--- Records supplied ---
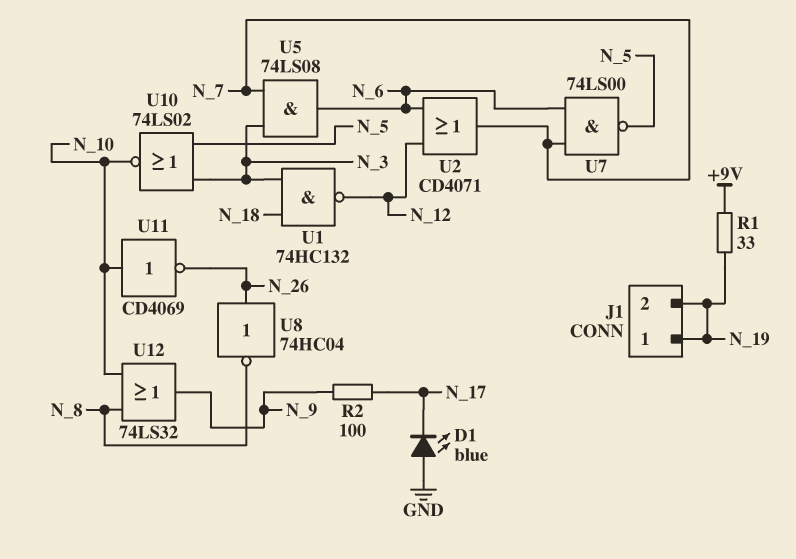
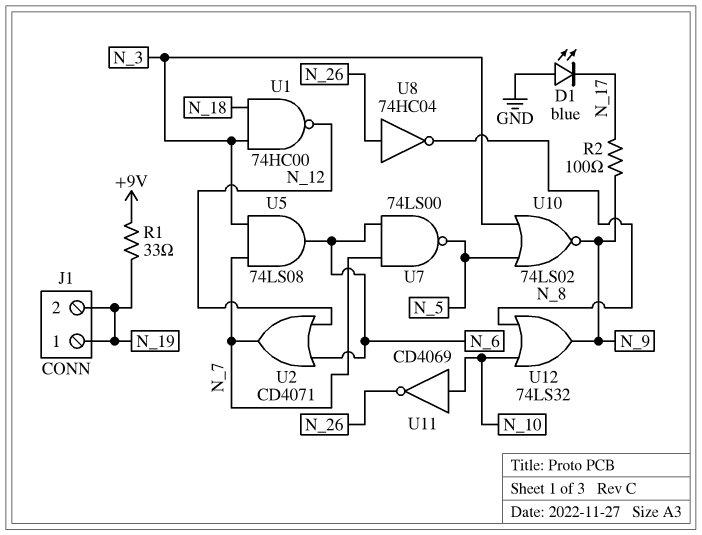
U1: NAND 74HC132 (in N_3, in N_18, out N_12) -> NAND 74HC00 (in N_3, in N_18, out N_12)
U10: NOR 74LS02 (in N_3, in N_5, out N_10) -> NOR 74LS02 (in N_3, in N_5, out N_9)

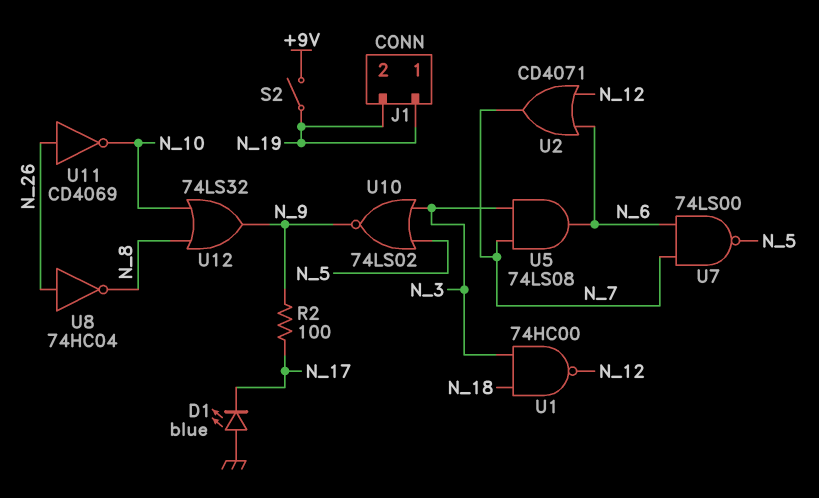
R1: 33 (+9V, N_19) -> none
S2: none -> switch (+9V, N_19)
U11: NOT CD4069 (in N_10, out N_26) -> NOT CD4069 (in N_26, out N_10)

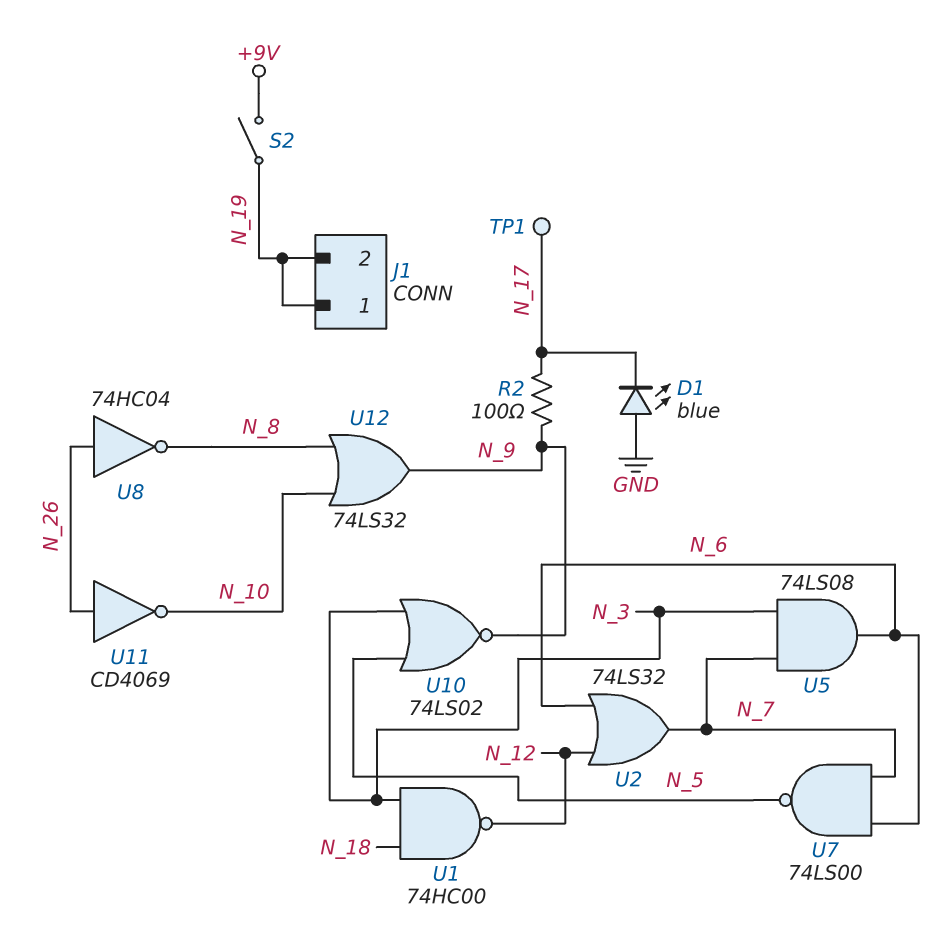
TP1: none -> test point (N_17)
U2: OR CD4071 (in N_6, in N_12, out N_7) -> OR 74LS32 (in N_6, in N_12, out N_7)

==

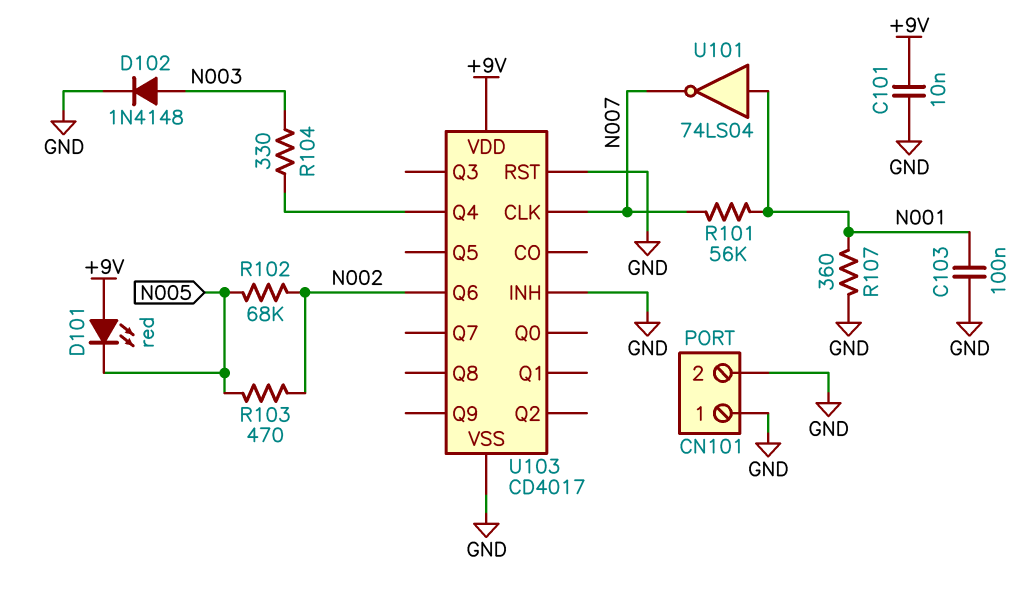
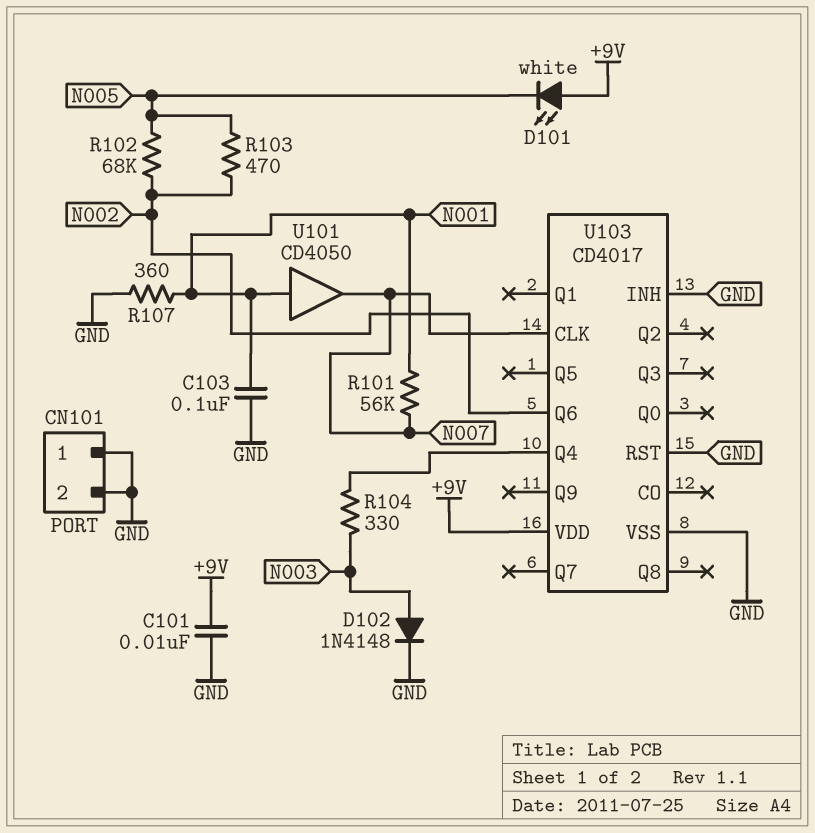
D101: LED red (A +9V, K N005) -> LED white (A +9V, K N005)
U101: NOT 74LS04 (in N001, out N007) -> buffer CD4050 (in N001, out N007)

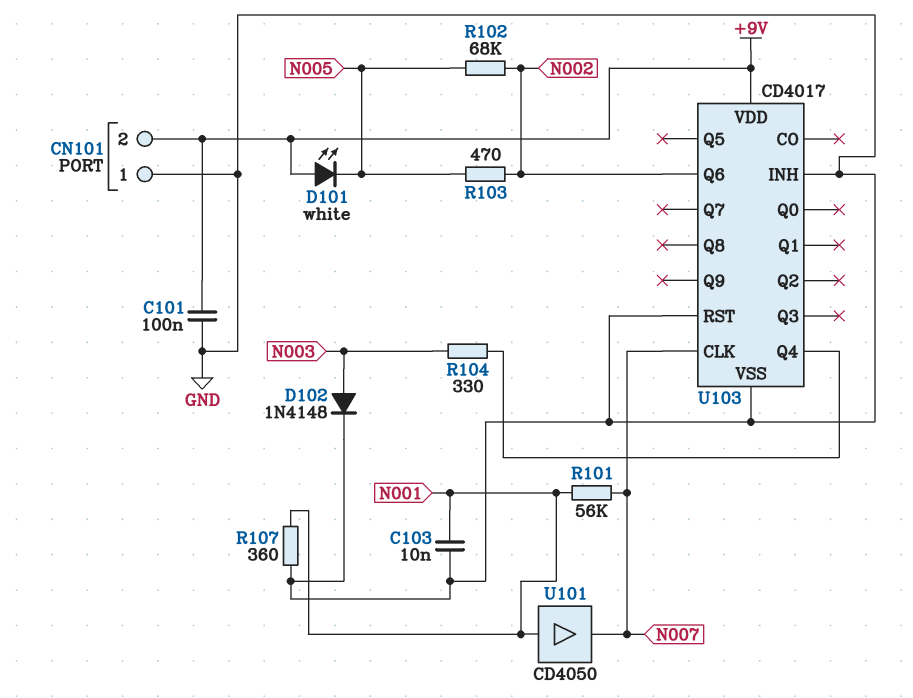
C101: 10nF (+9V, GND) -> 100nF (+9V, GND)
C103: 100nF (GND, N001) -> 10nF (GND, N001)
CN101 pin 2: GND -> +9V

--- What is required ---
Work out how many lines in the data hold the word "none"; reply with the number alone.

--- Solution ---
3